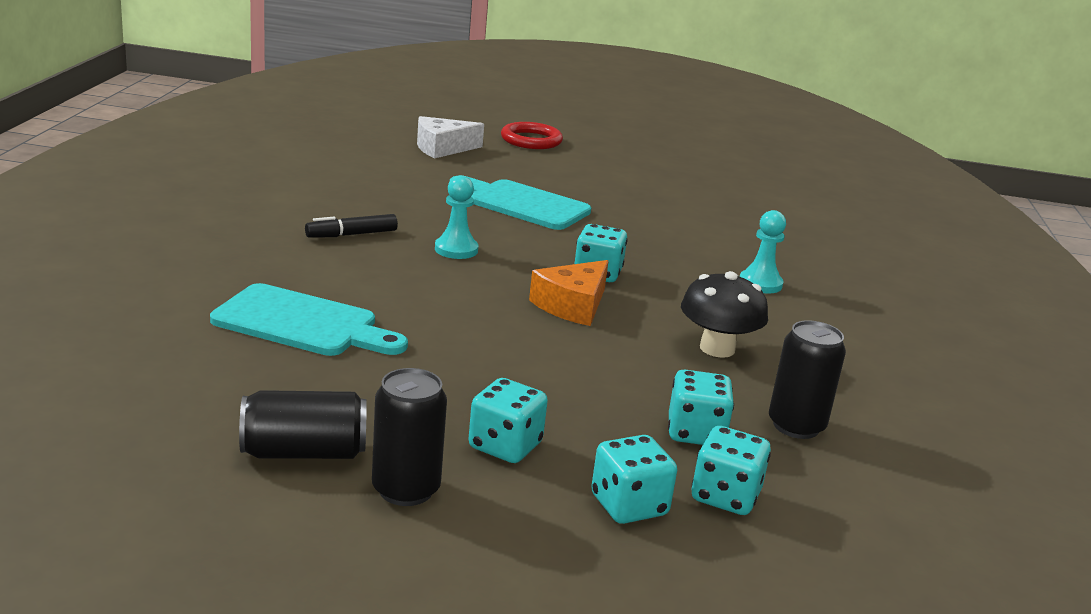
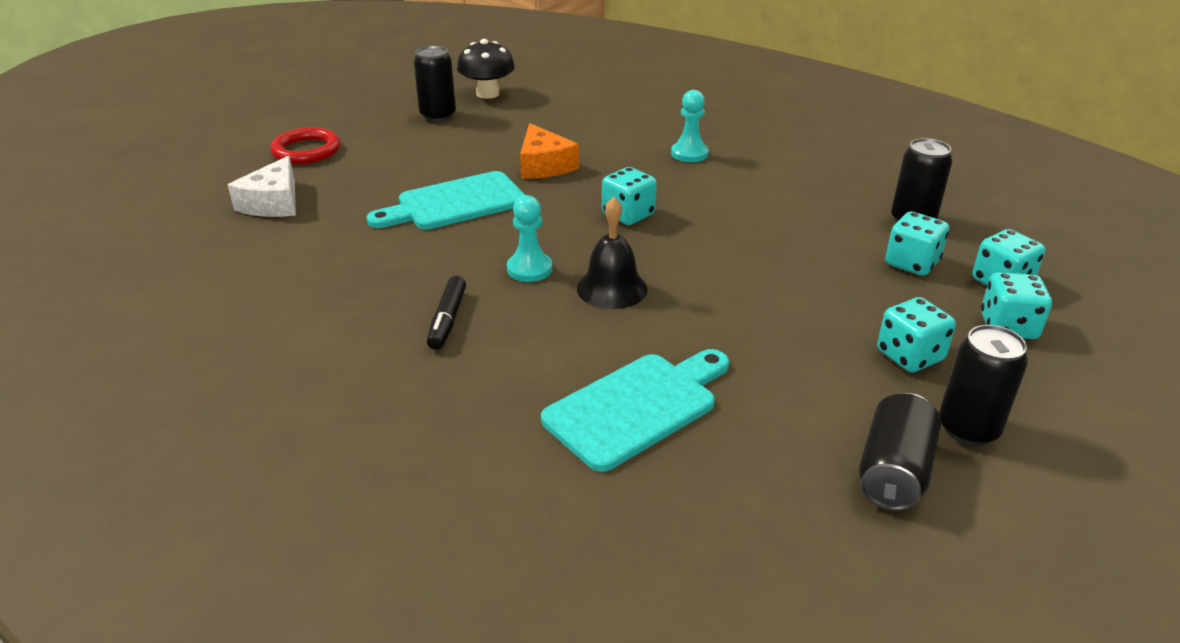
camera: 55 degrees left, 10 degrees up
(464, 286) = (612, 288): none -> black bell
(572, 305) = (681, 246): orange cheese -> orange cheese (544, 165)
(660, 169) = (438, 115): none -> black can
(717, 348) = (787, 209): black mushroom -> black mushroom (487, 94)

####

[Task]:
Exact repetition of all the records is required, with the pictures excluded.

[Solution to this task]:
camera: 55 degrees left, 10 degrees up
(464, 286) = (612, 288): none -> black bell
(572, 305) = (681, 246): orange cheese -> orange cheese (544, 165)
(660, 169) = (438, 115): none -> black can
(717, 348) = (787, 209): black mushroom -> black mushroom (487, 94)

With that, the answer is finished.